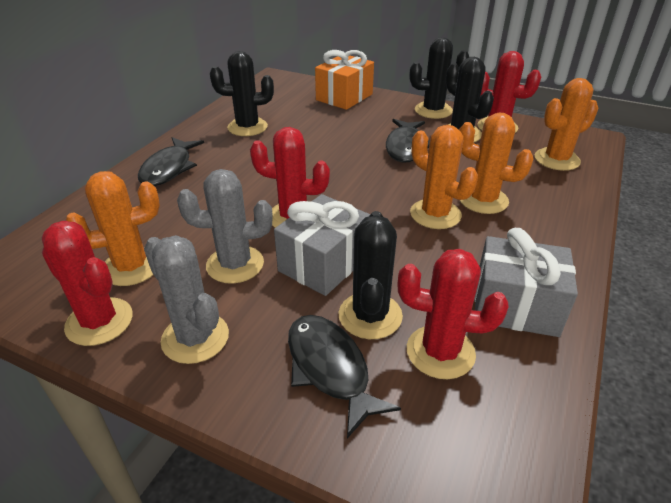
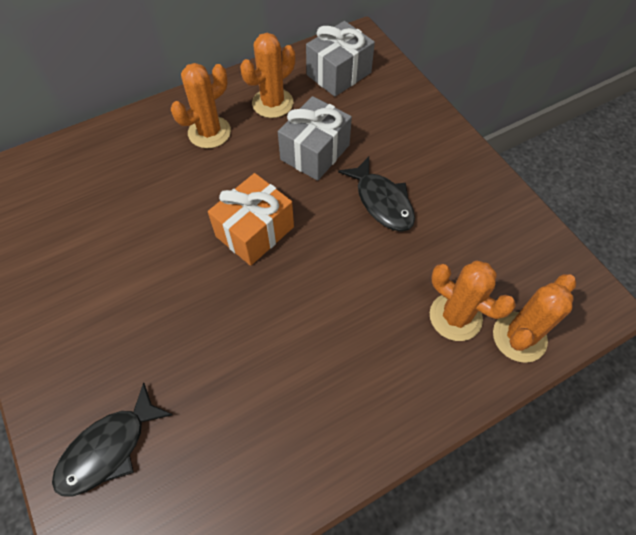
black cactus: 4 -> 0
black fish: 3 -> 2
grey cactus: 2 -> 0
red cactus: 4 -> 0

============================================================

PROBLEM DETAILS ->
The whole listing should be reproduced exactly. Images don't go in.

RESULT OF THIS EXERCISE ->
black cactus: 4 -> 0
black fish: 3 -> 2
grey cactus: 2 -> 0
red cactus: 4 -> 0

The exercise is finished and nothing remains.